### [What you should do]
The answer must consist of every record, printed exactly as it stands.

[Stored items]

- - -

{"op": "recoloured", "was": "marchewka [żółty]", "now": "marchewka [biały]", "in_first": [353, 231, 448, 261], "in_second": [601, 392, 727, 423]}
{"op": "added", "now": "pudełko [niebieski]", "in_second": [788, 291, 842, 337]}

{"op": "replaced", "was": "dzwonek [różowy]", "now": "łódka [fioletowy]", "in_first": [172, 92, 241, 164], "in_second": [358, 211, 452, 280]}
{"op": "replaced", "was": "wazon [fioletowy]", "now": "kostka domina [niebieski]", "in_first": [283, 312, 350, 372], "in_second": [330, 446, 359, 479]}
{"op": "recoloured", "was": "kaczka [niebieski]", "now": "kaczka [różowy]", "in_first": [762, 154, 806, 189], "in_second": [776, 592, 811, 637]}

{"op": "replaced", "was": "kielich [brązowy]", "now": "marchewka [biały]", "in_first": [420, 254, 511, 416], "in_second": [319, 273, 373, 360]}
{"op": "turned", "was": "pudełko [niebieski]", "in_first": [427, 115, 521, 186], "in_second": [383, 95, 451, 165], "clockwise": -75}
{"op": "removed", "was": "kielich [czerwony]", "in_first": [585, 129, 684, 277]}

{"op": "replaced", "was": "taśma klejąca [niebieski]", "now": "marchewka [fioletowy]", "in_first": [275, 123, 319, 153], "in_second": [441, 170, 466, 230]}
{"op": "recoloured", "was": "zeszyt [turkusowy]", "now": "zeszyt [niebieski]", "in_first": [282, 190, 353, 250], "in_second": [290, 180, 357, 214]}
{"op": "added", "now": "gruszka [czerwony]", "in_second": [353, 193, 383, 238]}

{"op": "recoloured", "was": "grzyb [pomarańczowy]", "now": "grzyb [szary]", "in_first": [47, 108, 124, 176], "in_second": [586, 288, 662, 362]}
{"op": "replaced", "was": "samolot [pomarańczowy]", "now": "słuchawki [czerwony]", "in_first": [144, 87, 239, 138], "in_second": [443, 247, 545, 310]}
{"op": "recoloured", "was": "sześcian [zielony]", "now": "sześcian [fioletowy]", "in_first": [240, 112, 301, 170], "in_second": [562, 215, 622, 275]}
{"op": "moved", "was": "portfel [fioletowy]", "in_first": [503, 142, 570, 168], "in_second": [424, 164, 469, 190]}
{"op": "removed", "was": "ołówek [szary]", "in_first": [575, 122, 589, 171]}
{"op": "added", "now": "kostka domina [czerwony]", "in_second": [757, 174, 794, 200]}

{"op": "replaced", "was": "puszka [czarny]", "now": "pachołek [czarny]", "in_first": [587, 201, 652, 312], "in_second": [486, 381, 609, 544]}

- - -

### [Reply to the exercise]
{"op": "recoloured", "was": "marchewka [żółty]", "now": "marchewka [biały]", "in_first": [353, 231, 448, 261], "in_second": [601, 392, 727, 423]}
{"op": "added", "now": "pudełko [niebieski]", "in_second": [788, 291, 842, 337]}

{"op": "replaced", "was": "dzwonek [różowy]", "now": "łódka [fioletowy]", "in_first": [172, 92, 241, 164], "in_second": [358, 211, 452, 280]}
{"op": "replaced", "was": "wazon [fioletowy]", "now": "kostka domina [niebieski]", "in_first": [283, 312, 350, 372], "in_second": [330, 446, 359, 479]}
{"op": "recoloured", "was": "kaczka [niebieski]", "now": "kaczka [różowy]", "in_first": [762, 154, 806, 189], "in_second": [776, 592, 811, 637]}

{"op": "replaced", "was": "kielich [brązowy]", "now": "marchewka [biały]", "in_first": [420, 254, 511, 416], "in_second": [319, 273, 373, 360]}
{"op": "turned", "was": "pudełko [niebieski]", "in_first": [427, 115, 521, 186], "in_second": [383, 95, 451, 165], "clockwise": -75}
{"op": "removed", "was": "kielich [czerwony]", "in_first": [585, 129, 684, 277]}

{"op": "replaced", "was": "taśma klejąca [niebieski]", "now": "marchewka [fioletowy]", "in_first": [275, 123, 319, 153], "in_second": [441, 170, 466, 230]}
{"op": "recoloured", "was": "zeszyt [turkusowy]", "now": "zeszyt [niebieski]", "in_first": [282, 190, 353, 250], "in_second": [290, 180, 357, 214]}
{"op": "added", "now": "gruszka [czerwony]", "in_second": [353, 193, 383, 238]}

{"op": "recoloured", "was": "grzyb [pomarańczowy]", "now": "grzyb [szary]", "in_first": [47, 108, 124, 176], "in_second": [586, 288, 662, 362]}
{"op": "replaced", "was": "samolot [pomarańczowy]", "now": "słuchawki [czerwony]", "in_first": [144, 87, 239, 138], "in_second": [443, 247, 545, 310]}
{"op": "recoloured", "was": "sześcian [zielony]", "now": "sześcian [fioletowy]", "in_first": [240, 112, 301, 170], "in_second": [562, 215, 622, 275]}
{"op": "moved", "was": "portfel [fioletowy]", "in_first": [503, 142, 570, 168], "in_second": [424, 164, 469, 190]}
{"op": "removed", "was": "ołówek [szary]", "in_first": [575, 122, 589, 171]}
{"op": "added", "now": "kostka domina [czerwony]", "in_second": [757, 174, 794, 200]}

{"op": "replaced", "was": "puszka [czarny]", "now": "pachołek [czarny]", "in_first": [587, 201, 652, 312], "in_second": [486, 381, 609, 544]}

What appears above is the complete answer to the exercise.